- **Problem details**:
Copying exactly, give the lines in the material below from the one with "red headphones: 0 -> 2" to the one with "purple ruler: 7 -> 9", ends included, and nothing besides.

- **Listed records**:
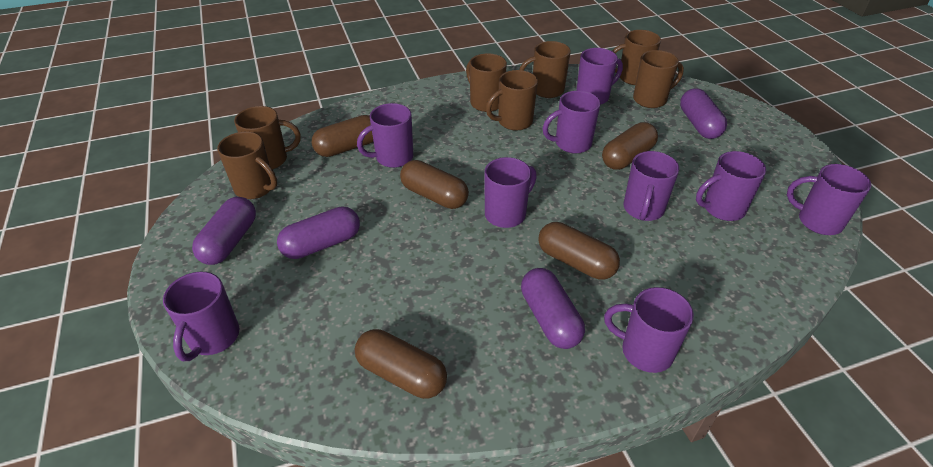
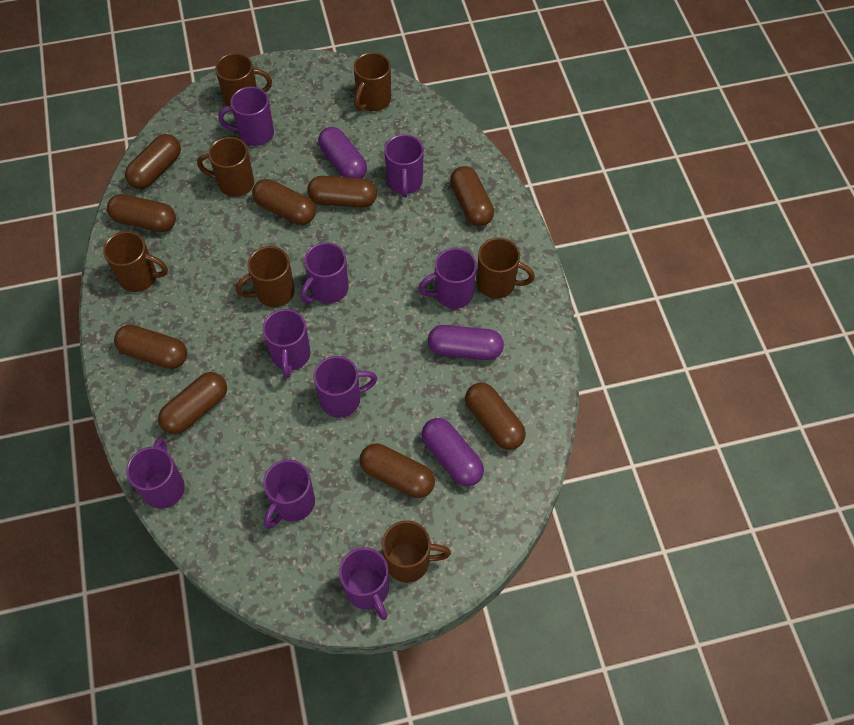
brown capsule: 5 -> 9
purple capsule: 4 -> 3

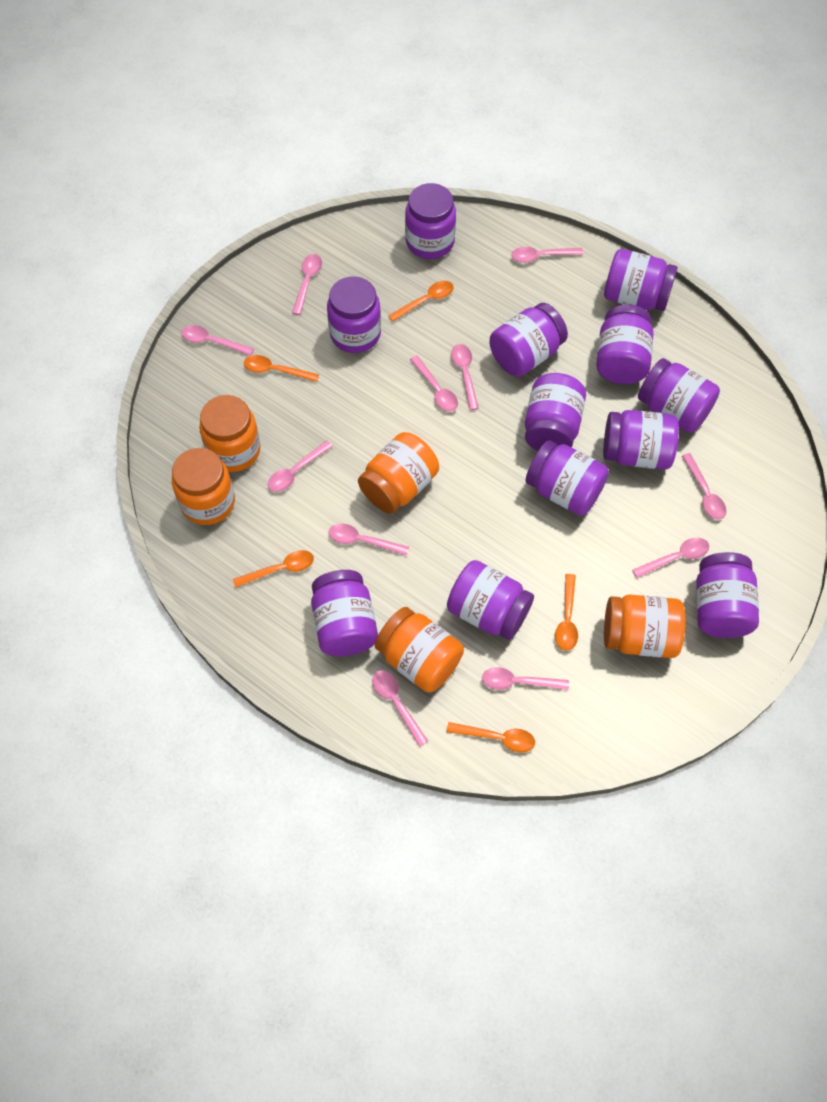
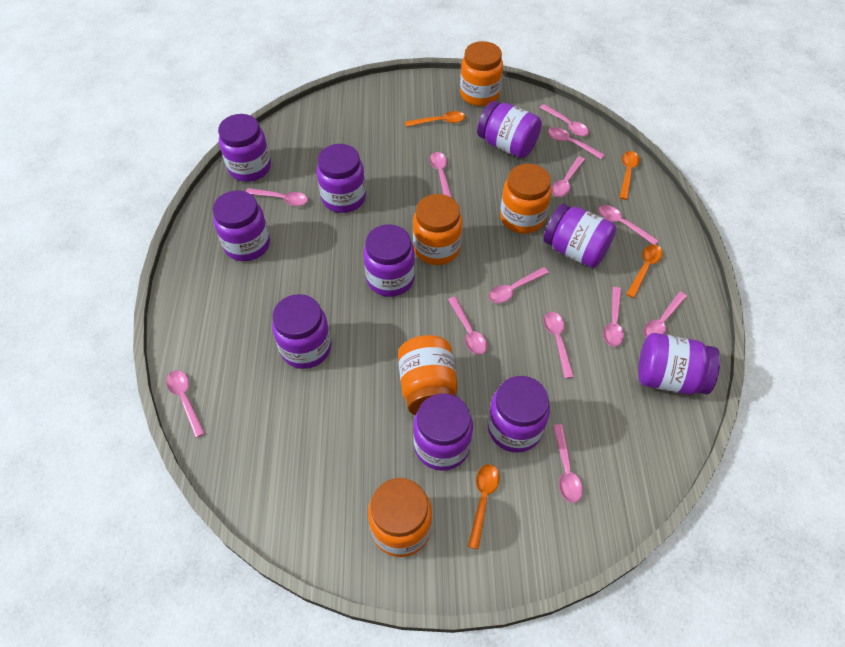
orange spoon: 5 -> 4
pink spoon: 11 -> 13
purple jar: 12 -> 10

...

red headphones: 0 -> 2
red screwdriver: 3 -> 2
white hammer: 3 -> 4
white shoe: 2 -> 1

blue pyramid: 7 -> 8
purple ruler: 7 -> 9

- **Result for this task**:
red headphones: 0 -> 2
red screwdriver: 3 -> 2
white hammer: 3 -> 4
white shoe: 2 -> 1

blue pyramid: 7 -> 8
purple ruler: 7 -> 9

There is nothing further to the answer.